▶ _Work to complete_: Your task is to retype every entry exactly, omitting nothing.

▶ _Coordinate-based object records_:
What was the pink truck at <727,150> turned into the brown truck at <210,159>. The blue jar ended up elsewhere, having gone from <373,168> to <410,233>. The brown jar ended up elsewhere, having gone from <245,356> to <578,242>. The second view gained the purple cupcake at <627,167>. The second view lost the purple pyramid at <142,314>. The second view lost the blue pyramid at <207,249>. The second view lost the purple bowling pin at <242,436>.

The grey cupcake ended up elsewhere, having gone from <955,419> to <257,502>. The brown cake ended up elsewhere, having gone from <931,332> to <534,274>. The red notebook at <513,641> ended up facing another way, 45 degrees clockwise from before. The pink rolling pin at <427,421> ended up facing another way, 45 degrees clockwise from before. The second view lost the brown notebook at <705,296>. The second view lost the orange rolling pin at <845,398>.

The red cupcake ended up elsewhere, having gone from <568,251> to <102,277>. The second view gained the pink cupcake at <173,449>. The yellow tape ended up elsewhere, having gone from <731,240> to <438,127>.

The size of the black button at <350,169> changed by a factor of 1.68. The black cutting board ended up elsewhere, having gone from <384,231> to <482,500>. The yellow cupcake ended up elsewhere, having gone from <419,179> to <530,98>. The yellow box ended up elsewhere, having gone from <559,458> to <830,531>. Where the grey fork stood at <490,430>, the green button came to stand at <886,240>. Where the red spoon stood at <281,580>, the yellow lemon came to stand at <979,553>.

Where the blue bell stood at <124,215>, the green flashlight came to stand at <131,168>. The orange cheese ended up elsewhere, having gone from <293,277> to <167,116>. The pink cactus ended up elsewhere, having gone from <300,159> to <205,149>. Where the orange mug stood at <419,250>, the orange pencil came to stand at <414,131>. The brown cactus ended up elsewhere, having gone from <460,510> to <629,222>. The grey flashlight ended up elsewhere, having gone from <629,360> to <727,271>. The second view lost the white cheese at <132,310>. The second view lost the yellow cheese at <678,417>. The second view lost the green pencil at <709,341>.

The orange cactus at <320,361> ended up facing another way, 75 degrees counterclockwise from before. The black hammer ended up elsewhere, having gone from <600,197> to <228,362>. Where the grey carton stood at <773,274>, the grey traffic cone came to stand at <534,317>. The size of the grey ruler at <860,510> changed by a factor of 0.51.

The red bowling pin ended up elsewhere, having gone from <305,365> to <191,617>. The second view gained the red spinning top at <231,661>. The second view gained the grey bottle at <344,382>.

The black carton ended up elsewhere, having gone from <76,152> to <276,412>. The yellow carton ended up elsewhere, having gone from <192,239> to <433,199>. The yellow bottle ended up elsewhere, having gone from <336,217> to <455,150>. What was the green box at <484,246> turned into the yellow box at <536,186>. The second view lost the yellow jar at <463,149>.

▶ _Solution_:
What was the pink truck at <727,150> turned into the brown truck at <210,159>. The blue jar ended up elsewhere, having gone from <373,168> to <410,233>. The brown jar ended up elsewhere, having gone from <245,356> to <578,242>. The second view gained the purple cupcake at <627,167>. The second view lost the purple pyramid at <142,314>. The second view lost the blue pyramid at <207,249>. The second view lost the purple bowling pin at <242,436>.

The grey cupcake ended up elsewhere, having gone from <955,419> to <257,502>. The brown cake ended up elsewhere, having gone from <931,332> to <534,274>. The red notebook at <513,641> ended up facing another way, 45 degrees clockwise from before. The pink rolling pin at <427,421> ended up facing another way, 45 degrees clockwise from before. The second view lost the brown notebook at <705,296>. The second view lost the orange rolling pin at <845,398>.

The red cupcake ended up elsewhere, having gone from <568,251> to <102,277>. The second view gained the pink cupcake at <173,449>. The yellow tape ended up elsewhere, having gone from <731,240> to <438,127>.

The size of the black button at <350,169> changed by a factor of 1.68. The black cutting board ended up elsewhere, having gone from <384,231> to <482,500>. The yellow cupcake ended up elsewhere, having gone from <419,179> to <530,98>. The yellow box ended up elsewhere, having gone from <559,458> to <830,531>. Where the grey fork stood at <490,430>, the green button came to stand at <886,240>. Where the red spoon stood at <281,580>, the yellow lemon came to stand at <979,553>.

Where the blue bell stood at <124,215>, the green flashlight came to stand at <131,168>. The orange cheese ended up elsewhere, having gone from <293,277> to <167,116>. The pink cactus ended up elsewhere, having gone from <300,159> to <205,149>. Where the orange mug stood at <419,250>, the orange pencil came to stand at <414,131>. The brown cactus ended up elsewhere, having gone from <460,510> to <629,222>. The grey flashlight ended up elsewhere, having gone from <629,360> to <727,271>. The second view lost the white cheese at <132,310>. The second view lost the yellow cheese at <678,417>. The second view lost the green pencil at <709,341>.

The orange cactus at <320,361> ended up facing another way, 75 degrees counterclockwise from before. The black hammer ended up elsewhere, having gone from <600,197> to <228,362>. Where the grey carton stood at <773,274>, the grey traffic cone came to stand at <534,317>. The size of the grey ruler at <860,510> changed by a factor of 0.51.

The red bowling pin ended up elsewhere, having gone from <305,365> to <191,617>. The second view gained the red spinning top at <231,661>. The second view gained the grey bottle at <344,382>.

The black carton ended up elsewhere, having gone from <76,152> to <276,412>. The yellow carton ended up elsewhere, having gone from <192,239> to <433,199>. The yellow bottle ended up elsewhere, having gone from <336,217> to <455,150>. What was the green box at <484,246> turned into the yellow box at <536,186>. The second view lost the yellow jar at <463,149>.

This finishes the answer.